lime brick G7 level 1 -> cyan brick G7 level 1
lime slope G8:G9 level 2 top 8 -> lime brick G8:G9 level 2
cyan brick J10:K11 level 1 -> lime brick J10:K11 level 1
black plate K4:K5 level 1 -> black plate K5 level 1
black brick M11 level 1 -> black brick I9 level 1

---

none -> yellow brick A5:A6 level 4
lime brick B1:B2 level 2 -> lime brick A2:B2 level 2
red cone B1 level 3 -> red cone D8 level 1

**ASSIGNMENT**: Given the records above, return exactly the lines starting at the line containing "lime brick G7" and ending at the line containing "black brick M11", including both.

**EXERCISE RESULT**:
lime brick G7 level 1 -> cyan brick G7 level 1
lime slope G8:G9 level 2 top 8 -> lime brick G8:G9 level 2
cyan brick J10:K11 level 1 -> lime brick J10:K11 level 1
black plate K4:K5 level 1 -> black plate K5 level 1
black brick M11 level 1 -> black brick I9 level 1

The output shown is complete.